Try it:
Copy out each line of the data below in which the string "DGND" appears.

Task data:

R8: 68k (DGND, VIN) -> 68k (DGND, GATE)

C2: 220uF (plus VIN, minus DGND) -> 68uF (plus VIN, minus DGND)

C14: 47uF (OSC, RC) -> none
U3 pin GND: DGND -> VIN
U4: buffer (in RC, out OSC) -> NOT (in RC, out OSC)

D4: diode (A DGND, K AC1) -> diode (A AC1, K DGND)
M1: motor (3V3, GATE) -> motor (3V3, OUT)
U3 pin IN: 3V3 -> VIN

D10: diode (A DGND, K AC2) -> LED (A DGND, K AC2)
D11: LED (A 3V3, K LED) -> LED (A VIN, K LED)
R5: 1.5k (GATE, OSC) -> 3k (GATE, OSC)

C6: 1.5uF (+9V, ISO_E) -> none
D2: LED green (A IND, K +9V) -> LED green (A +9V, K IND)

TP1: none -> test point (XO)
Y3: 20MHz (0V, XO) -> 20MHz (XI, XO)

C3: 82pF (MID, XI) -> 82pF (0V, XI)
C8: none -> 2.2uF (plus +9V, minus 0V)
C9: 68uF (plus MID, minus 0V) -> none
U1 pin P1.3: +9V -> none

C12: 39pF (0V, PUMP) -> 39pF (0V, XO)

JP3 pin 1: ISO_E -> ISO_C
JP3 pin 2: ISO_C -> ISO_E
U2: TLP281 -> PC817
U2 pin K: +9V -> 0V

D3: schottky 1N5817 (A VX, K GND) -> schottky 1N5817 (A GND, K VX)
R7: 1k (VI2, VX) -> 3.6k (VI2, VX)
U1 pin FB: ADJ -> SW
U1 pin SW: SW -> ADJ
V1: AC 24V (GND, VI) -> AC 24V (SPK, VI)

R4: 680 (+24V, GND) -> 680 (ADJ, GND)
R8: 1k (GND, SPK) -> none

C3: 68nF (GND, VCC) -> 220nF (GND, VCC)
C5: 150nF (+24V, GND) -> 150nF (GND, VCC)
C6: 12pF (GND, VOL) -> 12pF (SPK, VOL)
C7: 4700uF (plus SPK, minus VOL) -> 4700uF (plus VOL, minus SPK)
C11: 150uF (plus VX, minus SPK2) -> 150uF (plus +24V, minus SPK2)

Response to the exercise:
R8: 68k (DGND, VIN) -> 68k (DGND, GATE)
C2: 220uF (plus VIN, minus DGND) -> 68uF (plus VIN, minus DGND)
U3 pin GND: DGND -> VIN
D4: diode (A DGND, K AC1) -> diode (A AC1, K DGND)
D10: diode (A DGND, K AC2) -> LED (A DGND, K AC2)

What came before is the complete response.